◆ **WHAT YOU HAVE TO DO**
Please repeat the lines below, exactly and only, from the one that holds "window: (191, 18) -> (231, 446), added" through the one that holds "plant: (552, 763) -> (1122, 340), removed".

● ● ● ●

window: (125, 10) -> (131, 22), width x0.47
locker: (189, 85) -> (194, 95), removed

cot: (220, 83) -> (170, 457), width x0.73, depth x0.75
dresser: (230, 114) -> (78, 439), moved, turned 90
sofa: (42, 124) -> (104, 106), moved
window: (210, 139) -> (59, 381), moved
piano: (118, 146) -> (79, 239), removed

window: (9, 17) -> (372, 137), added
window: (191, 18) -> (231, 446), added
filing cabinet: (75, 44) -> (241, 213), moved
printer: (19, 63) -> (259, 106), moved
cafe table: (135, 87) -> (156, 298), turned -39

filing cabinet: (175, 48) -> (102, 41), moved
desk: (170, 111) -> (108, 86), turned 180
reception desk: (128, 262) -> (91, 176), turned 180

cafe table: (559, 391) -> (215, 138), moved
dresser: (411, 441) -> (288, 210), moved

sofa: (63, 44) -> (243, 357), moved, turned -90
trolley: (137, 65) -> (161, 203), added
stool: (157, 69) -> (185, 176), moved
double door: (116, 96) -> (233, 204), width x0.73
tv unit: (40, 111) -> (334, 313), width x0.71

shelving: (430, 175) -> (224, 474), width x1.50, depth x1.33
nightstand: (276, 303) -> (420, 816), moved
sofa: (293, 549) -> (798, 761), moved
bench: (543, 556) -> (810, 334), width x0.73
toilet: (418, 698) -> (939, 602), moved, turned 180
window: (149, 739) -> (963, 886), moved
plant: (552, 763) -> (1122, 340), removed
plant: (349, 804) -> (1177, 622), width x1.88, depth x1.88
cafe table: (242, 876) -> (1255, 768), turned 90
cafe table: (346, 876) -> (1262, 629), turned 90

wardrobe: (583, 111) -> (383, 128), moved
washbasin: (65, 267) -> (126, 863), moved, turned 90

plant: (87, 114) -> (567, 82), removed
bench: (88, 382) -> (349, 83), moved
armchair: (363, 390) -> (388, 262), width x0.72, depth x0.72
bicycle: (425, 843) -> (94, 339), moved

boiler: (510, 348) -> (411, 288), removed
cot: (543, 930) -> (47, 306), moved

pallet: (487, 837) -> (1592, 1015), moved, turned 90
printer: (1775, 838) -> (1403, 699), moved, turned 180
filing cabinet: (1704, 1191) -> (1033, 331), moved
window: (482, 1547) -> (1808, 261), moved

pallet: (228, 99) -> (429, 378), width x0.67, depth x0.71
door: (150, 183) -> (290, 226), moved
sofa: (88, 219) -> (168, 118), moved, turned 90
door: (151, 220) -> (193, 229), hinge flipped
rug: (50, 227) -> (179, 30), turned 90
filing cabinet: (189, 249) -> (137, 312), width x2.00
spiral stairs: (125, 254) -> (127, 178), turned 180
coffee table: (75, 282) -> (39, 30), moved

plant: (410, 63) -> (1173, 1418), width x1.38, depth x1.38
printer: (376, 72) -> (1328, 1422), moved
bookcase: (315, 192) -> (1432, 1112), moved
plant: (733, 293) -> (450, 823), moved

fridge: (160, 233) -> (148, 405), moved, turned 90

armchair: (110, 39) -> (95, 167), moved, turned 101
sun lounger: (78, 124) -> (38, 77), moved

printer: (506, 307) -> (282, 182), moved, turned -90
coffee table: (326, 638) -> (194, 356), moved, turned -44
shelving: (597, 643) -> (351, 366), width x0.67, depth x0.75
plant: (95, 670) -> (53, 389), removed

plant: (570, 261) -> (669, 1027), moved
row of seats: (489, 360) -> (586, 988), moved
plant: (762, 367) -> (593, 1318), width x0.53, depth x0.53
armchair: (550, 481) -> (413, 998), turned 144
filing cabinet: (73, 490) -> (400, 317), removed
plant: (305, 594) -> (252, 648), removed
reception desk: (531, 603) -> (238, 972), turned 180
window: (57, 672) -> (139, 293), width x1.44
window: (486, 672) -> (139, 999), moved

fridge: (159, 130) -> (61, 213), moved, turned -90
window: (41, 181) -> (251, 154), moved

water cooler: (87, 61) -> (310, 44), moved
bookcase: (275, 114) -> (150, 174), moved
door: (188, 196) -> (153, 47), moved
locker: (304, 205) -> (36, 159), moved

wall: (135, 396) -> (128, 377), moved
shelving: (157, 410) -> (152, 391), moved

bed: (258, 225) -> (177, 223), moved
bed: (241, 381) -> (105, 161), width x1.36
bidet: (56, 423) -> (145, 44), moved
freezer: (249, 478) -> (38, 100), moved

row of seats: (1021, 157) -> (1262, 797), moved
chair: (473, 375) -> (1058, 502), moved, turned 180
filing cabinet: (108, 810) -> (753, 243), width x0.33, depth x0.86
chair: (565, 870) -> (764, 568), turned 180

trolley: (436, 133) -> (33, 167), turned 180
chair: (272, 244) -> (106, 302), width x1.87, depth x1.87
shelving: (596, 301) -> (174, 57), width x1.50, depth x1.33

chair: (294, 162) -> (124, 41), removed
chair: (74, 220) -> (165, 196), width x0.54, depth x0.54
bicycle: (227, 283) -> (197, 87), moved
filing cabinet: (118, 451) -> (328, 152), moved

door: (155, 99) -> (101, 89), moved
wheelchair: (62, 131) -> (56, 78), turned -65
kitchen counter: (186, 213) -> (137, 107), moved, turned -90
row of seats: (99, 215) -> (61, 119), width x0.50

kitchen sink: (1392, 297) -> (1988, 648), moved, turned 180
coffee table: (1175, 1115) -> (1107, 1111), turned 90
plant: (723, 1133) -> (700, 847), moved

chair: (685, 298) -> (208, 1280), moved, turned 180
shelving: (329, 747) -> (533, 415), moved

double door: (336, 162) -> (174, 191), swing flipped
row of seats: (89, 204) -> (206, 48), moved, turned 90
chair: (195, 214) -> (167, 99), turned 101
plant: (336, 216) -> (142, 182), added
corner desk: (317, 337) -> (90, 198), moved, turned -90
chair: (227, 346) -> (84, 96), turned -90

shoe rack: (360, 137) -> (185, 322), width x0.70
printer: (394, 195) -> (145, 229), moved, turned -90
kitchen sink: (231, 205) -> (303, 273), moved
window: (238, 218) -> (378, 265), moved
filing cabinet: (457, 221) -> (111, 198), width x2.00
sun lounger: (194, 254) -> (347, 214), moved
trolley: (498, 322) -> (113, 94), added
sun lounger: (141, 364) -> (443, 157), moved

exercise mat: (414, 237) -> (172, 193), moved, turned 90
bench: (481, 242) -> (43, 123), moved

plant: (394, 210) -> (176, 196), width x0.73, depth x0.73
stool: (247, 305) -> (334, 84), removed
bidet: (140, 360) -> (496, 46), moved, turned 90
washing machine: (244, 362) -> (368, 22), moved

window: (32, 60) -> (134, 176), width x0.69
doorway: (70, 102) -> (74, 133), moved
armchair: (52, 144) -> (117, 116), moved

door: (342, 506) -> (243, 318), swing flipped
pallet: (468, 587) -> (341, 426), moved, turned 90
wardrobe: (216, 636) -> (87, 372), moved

● ● ● ●

◆ **EXERCISE RESULT**
window: (191, 18) -> (231, 446), added
filing cabinet: (75, 44) -> (241, 213), moved
printer: (19, 63) -> (259, 106), moved
cafe table: (135, 87) -> (156, 298), turned -39

filing cabinet: (175, 48) -> (102, 41), moved
desk: (170, 111) -> (108, 86), turned 180
reception desk: (128, 262) -> (91, 176), turned 180

cafe table: (559, 391) -> (215, 138), moved
dresser: (411, 441) -> (288, 210), moved

sofa: (63, 44) -> (243, 357), moved, turned -90
trolley: (137, 65) -> (161, 203), added
stool: (157, 69) -> (185, 176), moved
double door: (116, 96) -> (233, 204), width x0.73
tv unit: (40, 111) -> (334, 313), width x0.71

shelving: (430, 175) -> (224, 474), width x1.50, depth x1.33
nightstand: (276, 303) -> (420, 816), moved
sofa: (293, 549) -> (798, 761), moved
bench: (543, 556) -> (810, 334), width x0.73
toilet: (418, 698) -> (939, 602), moved, turned 180
window: (149, 739) -> (963, 886), moved
plant: (552, 763) -> (1122, 340), removed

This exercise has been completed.